■ Assignment: Your task is to transcribe the records exactly, skipping every image.

Dataset records:
╭──
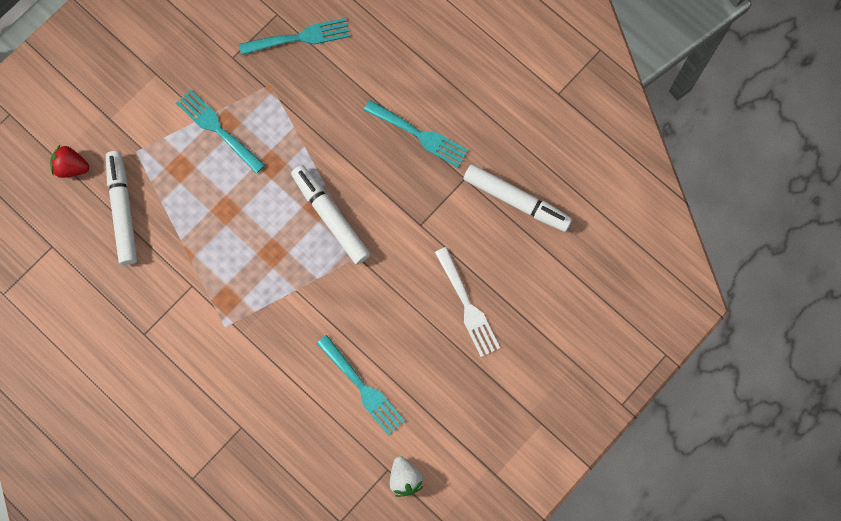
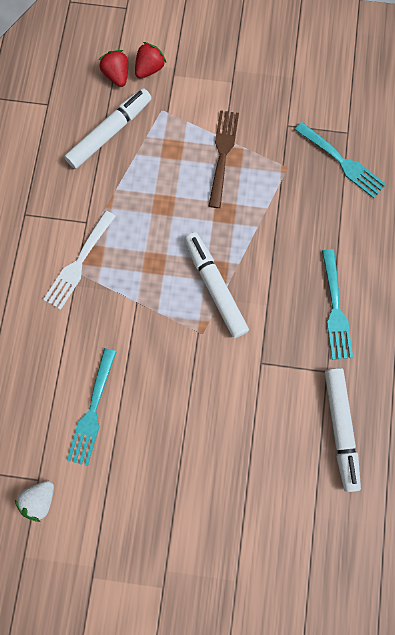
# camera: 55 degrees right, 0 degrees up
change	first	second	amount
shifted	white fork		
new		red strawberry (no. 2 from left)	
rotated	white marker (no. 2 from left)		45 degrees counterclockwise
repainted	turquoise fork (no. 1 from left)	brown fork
╰──
■ Reply to the task:
# camera: 55 degrees right, 0 degrees up
change	first	second	amount
shifted	white fork		
new		red strawberry (no. 2 from left)	
rotated	white marker (no. 2 from left)		45 degrees counterclockwise
repainted	turquoise fork (no. 1 from left)	brown fork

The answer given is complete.